What is required →
Every line in the data below from the one containing "camera: 30 degrees left, 20 degrees up" down to the one containing "black drum [457,139,536,222]", both included, must be retyped exactly; no other line is to appear.

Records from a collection
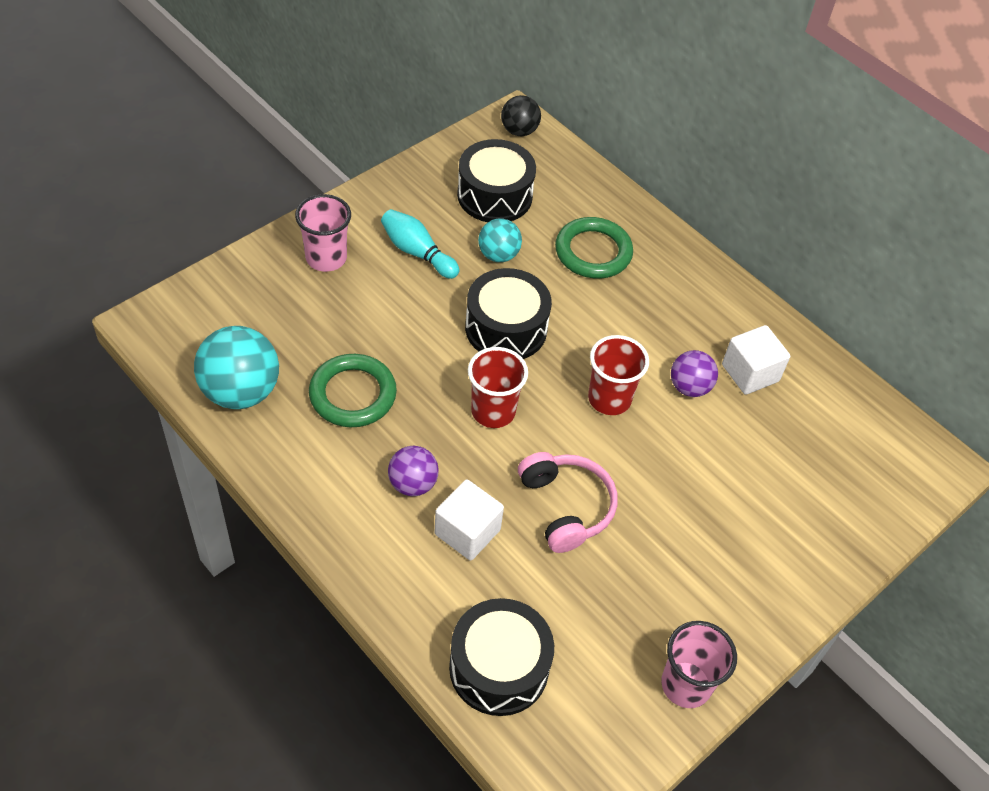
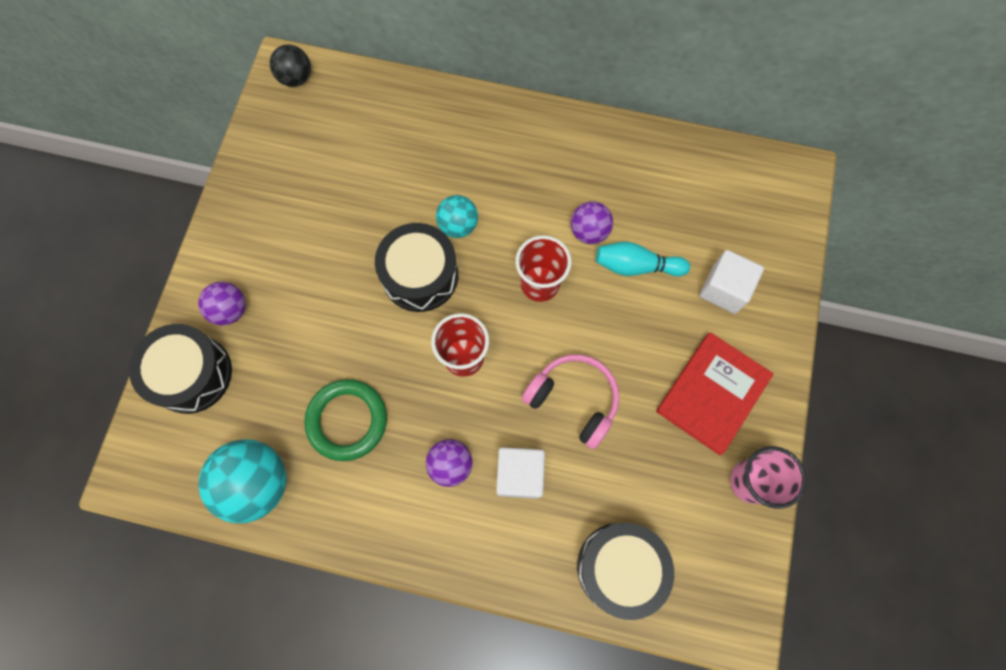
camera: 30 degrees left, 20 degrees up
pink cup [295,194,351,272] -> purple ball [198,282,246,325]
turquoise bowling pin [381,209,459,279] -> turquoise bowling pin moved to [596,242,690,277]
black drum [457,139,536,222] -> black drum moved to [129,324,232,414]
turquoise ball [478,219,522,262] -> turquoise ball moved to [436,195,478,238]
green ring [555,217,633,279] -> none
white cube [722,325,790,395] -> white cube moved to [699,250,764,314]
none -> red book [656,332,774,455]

* * *

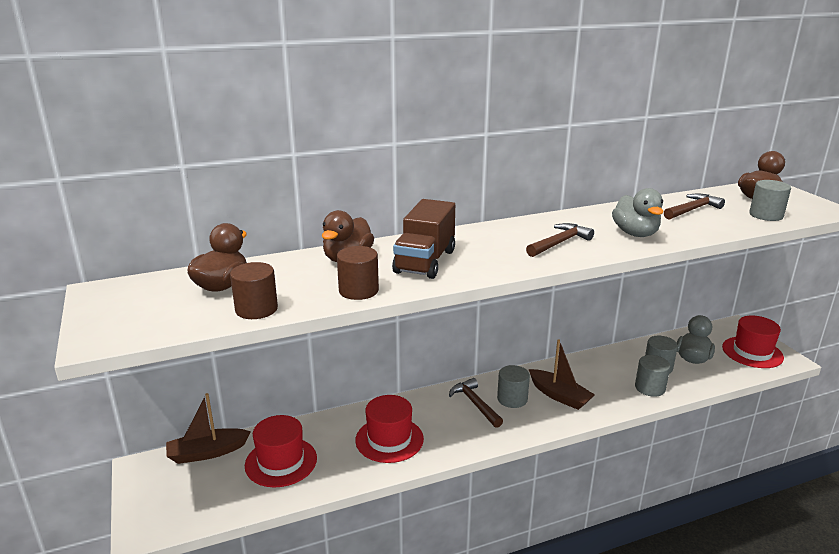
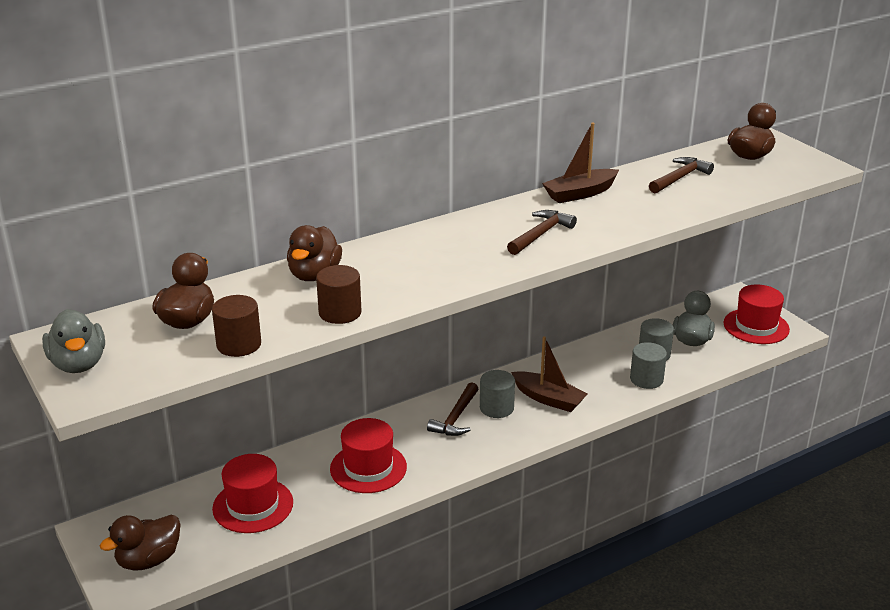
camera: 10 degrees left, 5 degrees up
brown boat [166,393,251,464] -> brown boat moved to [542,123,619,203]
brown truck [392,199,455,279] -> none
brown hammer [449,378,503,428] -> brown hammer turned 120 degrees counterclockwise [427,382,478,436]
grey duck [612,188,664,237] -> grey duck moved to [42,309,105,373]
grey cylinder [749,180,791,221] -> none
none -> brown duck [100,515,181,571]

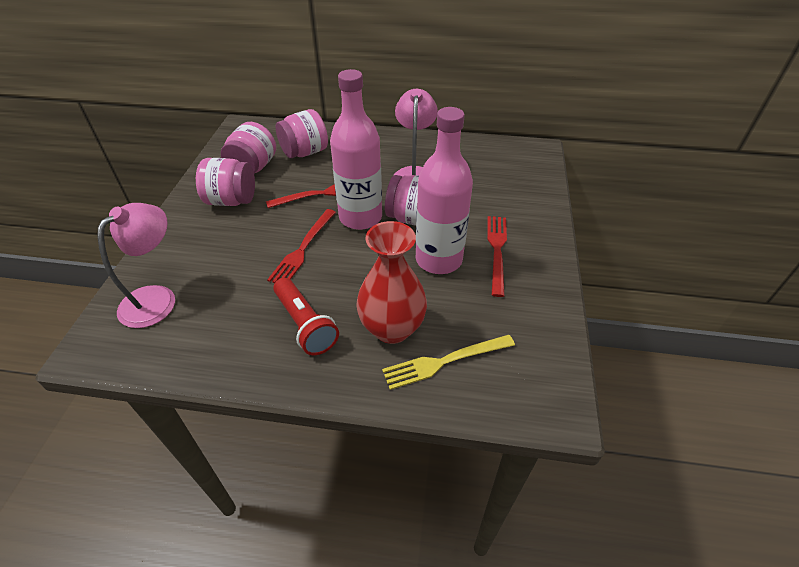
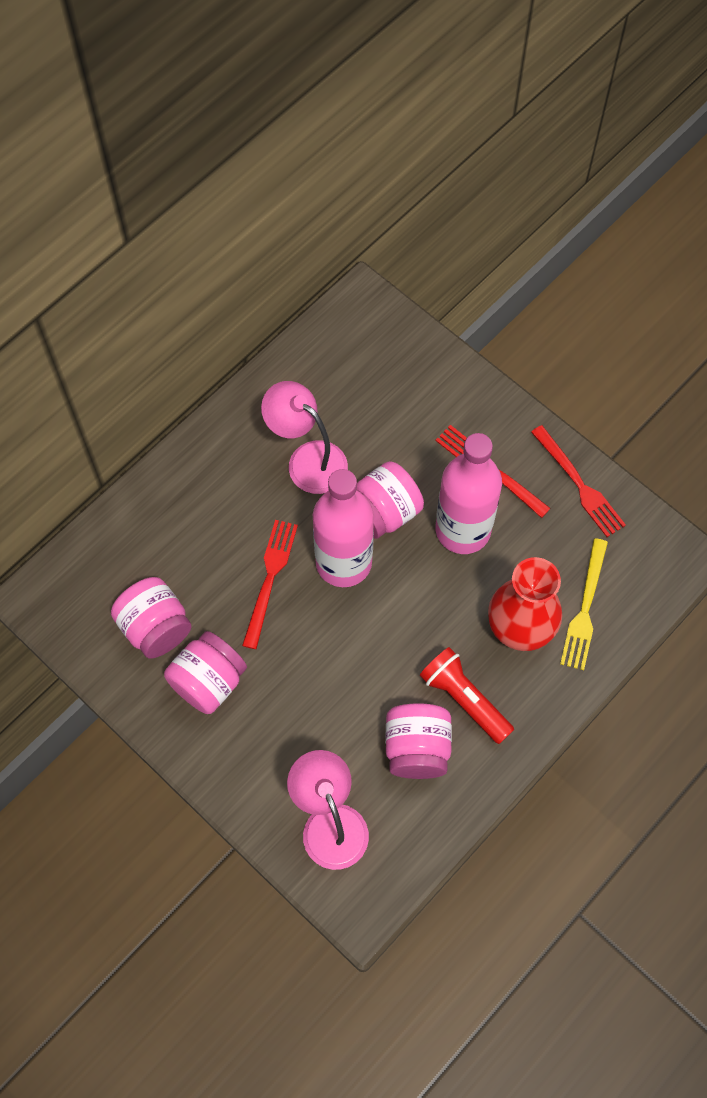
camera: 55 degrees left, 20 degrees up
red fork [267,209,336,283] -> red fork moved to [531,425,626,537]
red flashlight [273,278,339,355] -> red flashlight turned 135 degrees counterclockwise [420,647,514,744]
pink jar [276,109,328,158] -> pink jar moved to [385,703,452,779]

--

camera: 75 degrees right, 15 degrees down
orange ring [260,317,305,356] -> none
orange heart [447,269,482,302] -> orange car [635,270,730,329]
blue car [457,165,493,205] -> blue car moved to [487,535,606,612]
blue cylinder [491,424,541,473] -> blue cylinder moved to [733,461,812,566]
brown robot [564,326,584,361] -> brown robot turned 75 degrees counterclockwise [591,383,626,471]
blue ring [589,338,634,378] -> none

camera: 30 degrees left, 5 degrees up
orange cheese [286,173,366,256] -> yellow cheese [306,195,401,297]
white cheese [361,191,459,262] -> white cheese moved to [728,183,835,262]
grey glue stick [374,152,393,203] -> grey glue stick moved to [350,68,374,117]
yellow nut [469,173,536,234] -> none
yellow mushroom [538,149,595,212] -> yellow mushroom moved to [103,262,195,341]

Exercise output →
camera: 30 degrees left, 20 degrees up
pink cup [295,194,351,272] -> purple ball [198,282,246,325]
turquoise bowling pin [381,209,459,279] -> turquoise bowling pin moved to [596,242,690,277]
black drum [457,139,536,222] -> black drum moved to [129,324,232,414]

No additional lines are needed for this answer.